▸ The task
Quote only the span from the first line of the entries to the line containing "(542, 398) = (826, 356): purple", both ends kept. Leave every picture out.

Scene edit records
☆ ☆ ☆

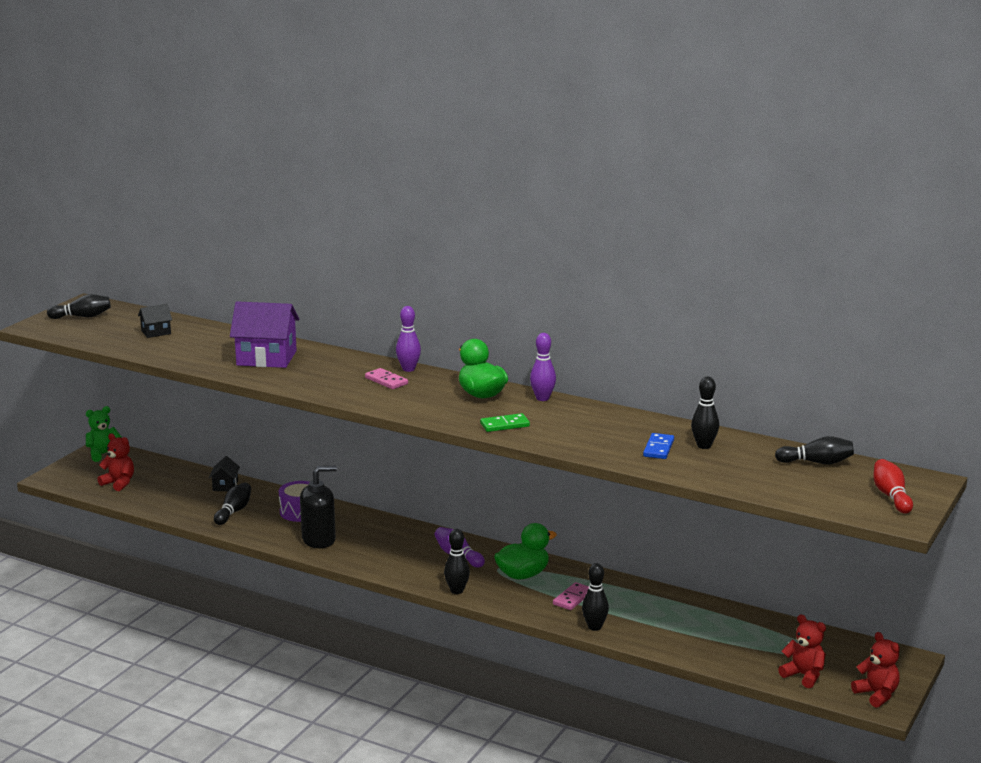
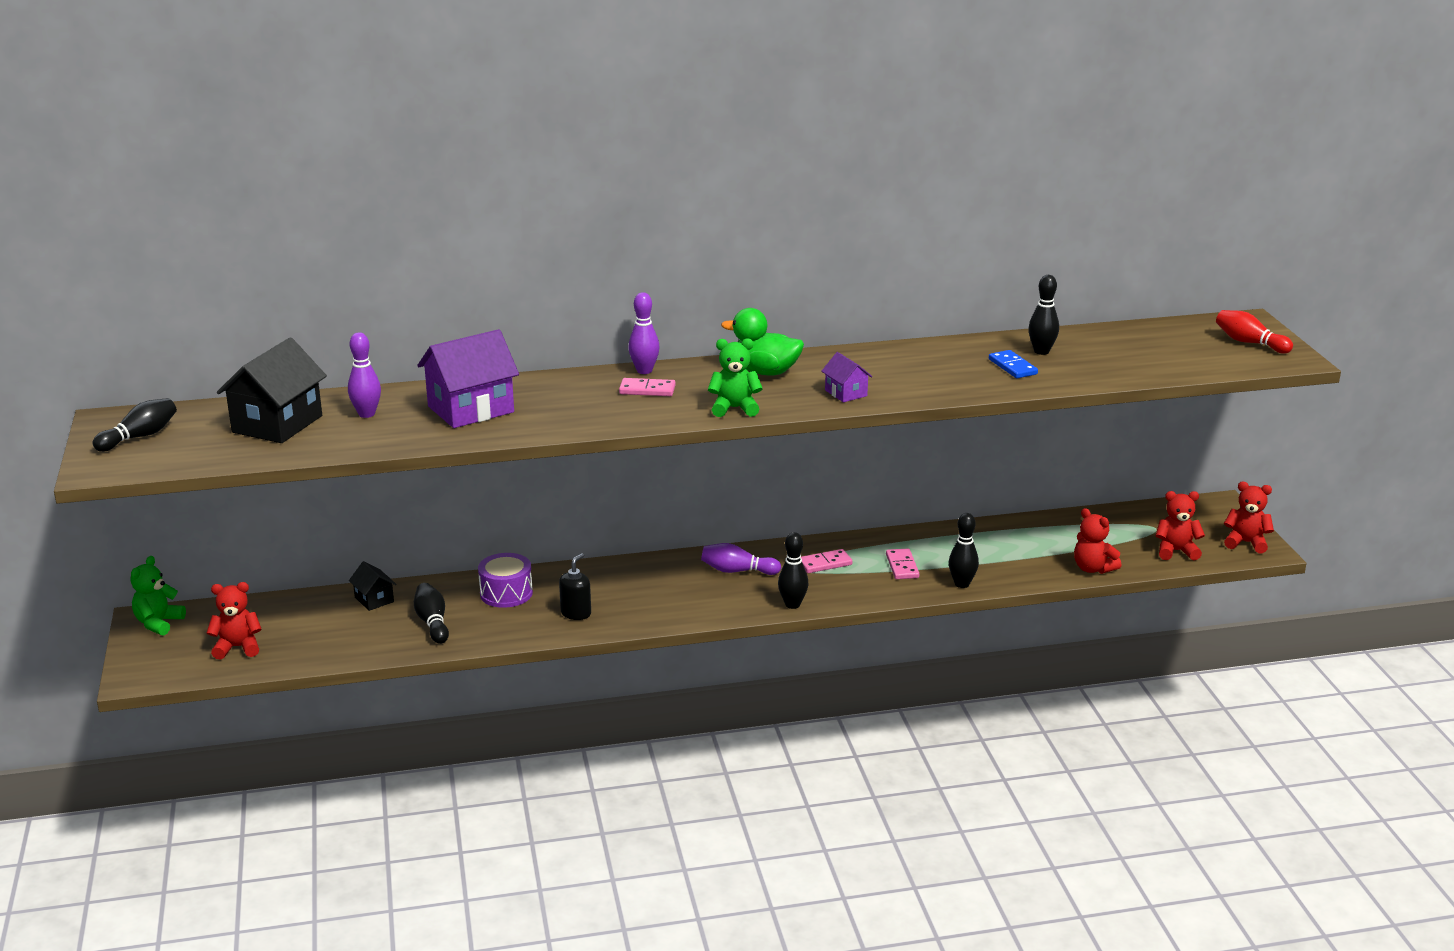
camera: 40 degrees left, 5 degrees up
(156, 332) = (277, 424): black house -> black house, size x2.00
(319, 540) = (576, 613): black soap dispenser -> black soap dispenser, size x0.62
(415, 409) = (734, 408): none -> green teddy bear
(505, 425) = (846, 393): green domino -> purple house
(523, 575) = (825, 563): green duck -> pink domino
(542, 398) = (826, 356): purple bowling pin -> purple bowling pin (367, 414)
(712, 659) = (1093, 568): none -> red teddy bear
(817, 462) = (1148, 334): black bowling pin -> none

☆ ☆ ☆

▸ Task output
camera: 40 degrees left, 5 degrees up
(156, 332) = (277, 424): black house -> black house, size x2.00
(319, 540) = (576, 613): black soap dispenser -> black soap dispenser, size x0.62
(415, 409) = (734, 408): none -> green teddy bear
(505, 425) = (846, 393): green domino -> purple house
(523, 575) = (825, 563): green duck -> pink domino
(542, 398) = (826, 356): purple bowling pin -> purple bowling pin (367, 414)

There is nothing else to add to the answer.